[Some records]

++++++

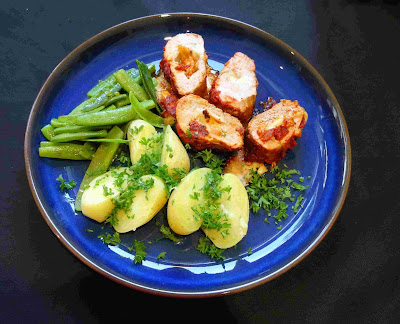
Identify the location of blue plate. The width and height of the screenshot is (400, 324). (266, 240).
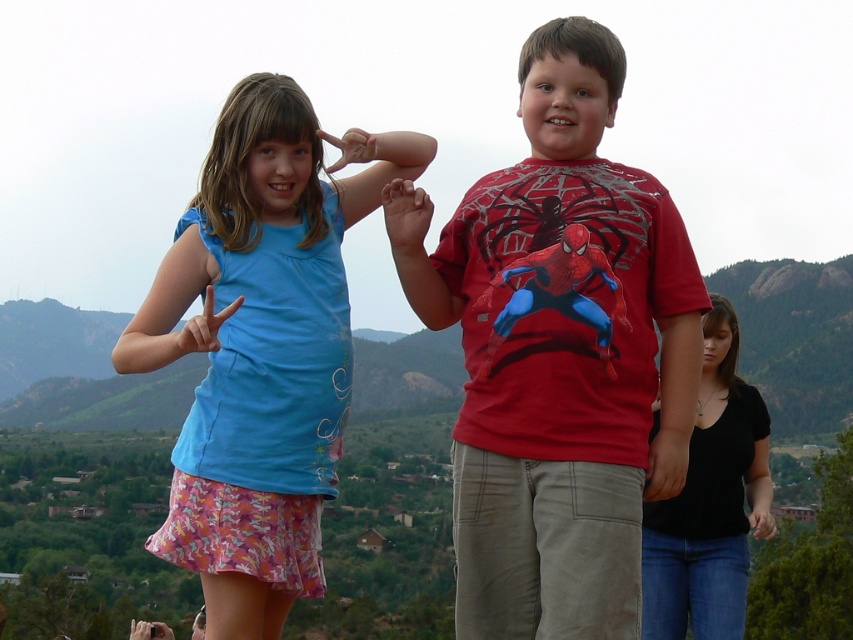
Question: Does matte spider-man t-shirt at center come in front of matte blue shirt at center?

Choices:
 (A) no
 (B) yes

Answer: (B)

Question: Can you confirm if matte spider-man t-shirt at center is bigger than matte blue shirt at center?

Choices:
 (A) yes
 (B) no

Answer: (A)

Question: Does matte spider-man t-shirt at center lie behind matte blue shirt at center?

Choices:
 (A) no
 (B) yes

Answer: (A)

++++++

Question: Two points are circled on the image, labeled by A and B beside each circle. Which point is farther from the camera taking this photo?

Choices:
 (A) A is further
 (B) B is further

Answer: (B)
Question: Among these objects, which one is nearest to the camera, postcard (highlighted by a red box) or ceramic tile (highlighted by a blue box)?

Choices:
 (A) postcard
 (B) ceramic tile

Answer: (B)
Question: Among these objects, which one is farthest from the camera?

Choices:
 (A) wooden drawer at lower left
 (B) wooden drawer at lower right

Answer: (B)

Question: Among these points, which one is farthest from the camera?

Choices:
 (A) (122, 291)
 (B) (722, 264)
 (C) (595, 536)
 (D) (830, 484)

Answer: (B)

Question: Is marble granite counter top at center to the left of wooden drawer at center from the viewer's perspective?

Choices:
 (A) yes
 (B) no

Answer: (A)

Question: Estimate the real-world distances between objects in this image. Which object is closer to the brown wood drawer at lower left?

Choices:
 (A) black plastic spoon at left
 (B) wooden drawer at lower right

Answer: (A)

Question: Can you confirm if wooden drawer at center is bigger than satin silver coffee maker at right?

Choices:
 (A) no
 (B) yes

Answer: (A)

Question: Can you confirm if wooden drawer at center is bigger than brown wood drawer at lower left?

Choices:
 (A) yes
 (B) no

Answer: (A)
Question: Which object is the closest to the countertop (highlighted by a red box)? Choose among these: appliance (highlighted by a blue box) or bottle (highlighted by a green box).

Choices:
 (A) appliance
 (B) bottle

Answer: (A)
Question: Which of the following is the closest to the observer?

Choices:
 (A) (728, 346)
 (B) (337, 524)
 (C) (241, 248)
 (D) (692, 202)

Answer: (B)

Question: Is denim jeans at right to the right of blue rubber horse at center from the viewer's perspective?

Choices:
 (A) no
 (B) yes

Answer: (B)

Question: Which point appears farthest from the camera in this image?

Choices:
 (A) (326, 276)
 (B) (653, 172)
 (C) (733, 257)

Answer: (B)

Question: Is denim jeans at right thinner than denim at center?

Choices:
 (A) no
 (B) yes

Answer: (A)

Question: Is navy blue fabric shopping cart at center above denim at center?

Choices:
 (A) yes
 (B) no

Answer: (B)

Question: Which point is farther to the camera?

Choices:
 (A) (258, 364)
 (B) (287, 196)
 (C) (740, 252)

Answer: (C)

++++++

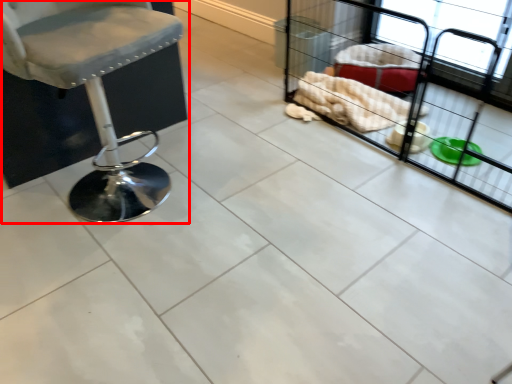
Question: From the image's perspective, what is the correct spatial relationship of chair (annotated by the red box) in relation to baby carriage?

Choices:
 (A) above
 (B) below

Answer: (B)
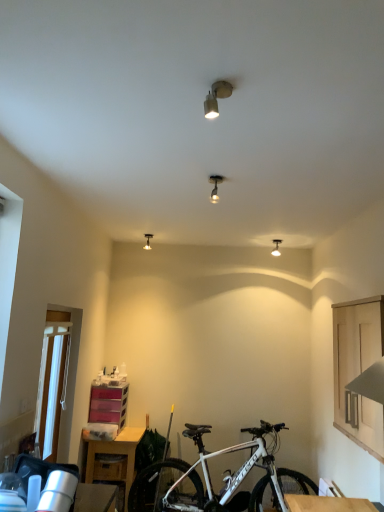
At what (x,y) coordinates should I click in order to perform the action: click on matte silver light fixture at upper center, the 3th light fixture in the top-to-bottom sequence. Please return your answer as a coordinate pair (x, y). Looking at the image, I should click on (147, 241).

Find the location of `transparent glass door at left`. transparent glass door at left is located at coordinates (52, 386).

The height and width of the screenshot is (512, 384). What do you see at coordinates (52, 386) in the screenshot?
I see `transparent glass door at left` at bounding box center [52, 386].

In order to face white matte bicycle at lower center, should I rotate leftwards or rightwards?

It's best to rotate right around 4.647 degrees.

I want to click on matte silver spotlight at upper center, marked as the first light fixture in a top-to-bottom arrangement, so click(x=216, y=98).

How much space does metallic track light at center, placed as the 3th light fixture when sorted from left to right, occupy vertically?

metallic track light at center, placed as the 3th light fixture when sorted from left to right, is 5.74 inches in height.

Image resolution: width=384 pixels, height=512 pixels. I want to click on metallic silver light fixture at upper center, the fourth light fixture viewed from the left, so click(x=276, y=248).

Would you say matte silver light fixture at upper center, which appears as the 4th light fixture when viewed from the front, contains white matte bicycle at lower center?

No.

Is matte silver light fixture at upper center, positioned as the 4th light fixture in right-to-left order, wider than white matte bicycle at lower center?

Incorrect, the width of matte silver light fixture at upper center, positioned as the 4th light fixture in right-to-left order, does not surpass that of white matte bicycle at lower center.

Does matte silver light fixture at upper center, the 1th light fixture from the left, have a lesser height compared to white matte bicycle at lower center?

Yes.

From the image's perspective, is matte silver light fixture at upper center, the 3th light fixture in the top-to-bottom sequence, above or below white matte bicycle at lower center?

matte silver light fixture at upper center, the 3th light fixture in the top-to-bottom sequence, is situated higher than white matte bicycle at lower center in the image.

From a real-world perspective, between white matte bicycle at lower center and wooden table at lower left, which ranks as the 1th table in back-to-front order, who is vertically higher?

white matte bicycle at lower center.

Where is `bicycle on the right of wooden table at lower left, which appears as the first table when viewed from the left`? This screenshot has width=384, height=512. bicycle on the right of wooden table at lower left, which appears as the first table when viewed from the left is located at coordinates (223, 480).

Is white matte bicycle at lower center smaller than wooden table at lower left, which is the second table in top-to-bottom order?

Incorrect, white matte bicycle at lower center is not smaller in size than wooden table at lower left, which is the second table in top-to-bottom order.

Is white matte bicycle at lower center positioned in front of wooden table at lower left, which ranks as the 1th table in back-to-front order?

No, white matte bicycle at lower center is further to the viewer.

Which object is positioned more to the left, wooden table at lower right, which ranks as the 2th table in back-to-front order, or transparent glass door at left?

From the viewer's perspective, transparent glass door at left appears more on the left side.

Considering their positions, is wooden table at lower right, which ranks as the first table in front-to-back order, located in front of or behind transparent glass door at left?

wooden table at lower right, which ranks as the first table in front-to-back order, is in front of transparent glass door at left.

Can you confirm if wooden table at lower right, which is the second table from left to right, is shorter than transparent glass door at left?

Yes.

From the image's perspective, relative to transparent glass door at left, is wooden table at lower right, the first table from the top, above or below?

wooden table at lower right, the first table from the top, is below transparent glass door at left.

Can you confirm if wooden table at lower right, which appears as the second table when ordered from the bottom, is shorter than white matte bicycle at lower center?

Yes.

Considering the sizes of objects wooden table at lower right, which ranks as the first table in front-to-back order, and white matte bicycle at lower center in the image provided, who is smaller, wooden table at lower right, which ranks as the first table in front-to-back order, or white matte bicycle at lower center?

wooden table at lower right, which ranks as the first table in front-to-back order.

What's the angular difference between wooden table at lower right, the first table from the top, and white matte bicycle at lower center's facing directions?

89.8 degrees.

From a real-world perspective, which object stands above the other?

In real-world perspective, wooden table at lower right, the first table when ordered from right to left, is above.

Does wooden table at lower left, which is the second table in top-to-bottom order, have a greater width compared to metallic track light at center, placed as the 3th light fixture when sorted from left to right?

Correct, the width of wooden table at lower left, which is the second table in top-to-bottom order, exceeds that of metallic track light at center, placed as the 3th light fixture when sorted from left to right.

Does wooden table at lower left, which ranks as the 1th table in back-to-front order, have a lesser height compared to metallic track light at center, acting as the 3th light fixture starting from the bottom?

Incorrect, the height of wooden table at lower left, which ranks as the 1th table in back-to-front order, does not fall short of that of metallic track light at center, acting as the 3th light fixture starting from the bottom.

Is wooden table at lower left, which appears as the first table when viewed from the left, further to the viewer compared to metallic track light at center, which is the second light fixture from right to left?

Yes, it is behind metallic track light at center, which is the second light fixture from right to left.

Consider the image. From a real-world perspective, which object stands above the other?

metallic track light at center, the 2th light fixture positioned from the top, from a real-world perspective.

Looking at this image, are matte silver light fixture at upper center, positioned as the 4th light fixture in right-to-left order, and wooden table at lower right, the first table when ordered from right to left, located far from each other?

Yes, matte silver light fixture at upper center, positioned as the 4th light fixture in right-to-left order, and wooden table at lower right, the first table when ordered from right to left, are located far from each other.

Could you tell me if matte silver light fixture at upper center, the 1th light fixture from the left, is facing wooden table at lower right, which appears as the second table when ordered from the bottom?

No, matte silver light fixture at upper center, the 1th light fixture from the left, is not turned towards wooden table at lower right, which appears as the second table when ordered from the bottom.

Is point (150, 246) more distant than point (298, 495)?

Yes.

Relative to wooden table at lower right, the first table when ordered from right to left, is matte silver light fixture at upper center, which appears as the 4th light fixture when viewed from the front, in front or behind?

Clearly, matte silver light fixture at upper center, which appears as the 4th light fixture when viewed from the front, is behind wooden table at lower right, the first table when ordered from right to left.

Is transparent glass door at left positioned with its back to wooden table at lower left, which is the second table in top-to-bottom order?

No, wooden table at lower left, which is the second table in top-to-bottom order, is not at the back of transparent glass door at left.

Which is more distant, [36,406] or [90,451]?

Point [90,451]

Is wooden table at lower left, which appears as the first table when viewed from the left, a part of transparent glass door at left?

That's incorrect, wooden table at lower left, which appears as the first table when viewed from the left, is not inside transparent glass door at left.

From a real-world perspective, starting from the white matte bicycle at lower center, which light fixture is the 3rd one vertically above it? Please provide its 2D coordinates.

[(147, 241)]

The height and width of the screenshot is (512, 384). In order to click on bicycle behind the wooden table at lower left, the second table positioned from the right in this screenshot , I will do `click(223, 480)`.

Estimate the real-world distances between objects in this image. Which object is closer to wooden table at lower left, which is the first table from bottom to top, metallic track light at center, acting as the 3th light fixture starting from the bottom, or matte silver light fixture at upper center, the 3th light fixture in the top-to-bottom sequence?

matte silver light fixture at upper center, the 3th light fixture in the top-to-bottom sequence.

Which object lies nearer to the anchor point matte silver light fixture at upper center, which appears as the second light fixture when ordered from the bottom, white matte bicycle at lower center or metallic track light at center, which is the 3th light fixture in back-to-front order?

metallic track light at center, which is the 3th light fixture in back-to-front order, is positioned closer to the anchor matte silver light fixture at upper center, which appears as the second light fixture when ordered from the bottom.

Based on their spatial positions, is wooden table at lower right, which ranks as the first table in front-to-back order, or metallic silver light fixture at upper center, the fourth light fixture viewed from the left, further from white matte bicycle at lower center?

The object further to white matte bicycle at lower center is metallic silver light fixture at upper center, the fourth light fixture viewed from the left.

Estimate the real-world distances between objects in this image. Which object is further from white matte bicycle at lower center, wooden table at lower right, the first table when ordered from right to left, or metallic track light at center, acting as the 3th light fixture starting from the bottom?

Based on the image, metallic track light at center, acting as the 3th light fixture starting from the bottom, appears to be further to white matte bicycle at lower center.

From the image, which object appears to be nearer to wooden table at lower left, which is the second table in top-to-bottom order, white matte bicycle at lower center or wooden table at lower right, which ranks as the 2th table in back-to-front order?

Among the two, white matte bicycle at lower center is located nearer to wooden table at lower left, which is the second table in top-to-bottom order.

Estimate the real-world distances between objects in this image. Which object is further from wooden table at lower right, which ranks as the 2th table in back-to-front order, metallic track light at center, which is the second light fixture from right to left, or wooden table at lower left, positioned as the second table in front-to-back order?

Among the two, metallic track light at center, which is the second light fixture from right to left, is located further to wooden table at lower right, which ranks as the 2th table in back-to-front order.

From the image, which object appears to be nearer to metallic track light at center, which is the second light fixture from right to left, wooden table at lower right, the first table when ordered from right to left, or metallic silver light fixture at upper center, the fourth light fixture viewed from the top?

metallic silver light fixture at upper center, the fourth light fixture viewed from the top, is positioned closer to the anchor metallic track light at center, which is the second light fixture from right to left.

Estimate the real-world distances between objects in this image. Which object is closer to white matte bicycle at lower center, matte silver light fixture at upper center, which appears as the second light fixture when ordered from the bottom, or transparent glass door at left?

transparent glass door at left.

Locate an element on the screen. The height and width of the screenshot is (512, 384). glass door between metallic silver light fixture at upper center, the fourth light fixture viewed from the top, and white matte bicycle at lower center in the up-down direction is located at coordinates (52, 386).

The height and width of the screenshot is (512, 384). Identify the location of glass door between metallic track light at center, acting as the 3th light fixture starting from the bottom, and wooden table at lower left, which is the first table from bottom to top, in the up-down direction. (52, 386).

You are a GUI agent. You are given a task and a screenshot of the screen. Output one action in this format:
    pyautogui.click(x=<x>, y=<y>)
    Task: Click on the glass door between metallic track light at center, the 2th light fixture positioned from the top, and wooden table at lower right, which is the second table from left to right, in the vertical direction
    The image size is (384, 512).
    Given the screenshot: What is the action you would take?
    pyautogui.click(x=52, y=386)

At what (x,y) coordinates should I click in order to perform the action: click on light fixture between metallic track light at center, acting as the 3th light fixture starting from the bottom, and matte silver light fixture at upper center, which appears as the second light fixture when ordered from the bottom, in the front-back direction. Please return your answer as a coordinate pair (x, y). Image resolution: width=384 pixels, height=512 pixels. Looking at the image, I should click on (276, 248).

++++++

[GIVEN REQUEST]: Copy out, word for word, the lines in the items above from the line with "lower center, wooden" to the line with "Based on the image, metallic", including both of those lines.

[RESPONSE TO THE EXERCISE]:
Estimate the real-world distances between objects in this image. Which object is further from white matte bicycle at lower center, wooden table at lower right, the first table when ordered from right to left, or metallic track light at center, acting as the 3th light fixture starting from the bottom?

Based on the image, metallic track light at center, acting as the 3th light fixture starting from the bottom, appears to be further to white matte bicycle at lower center.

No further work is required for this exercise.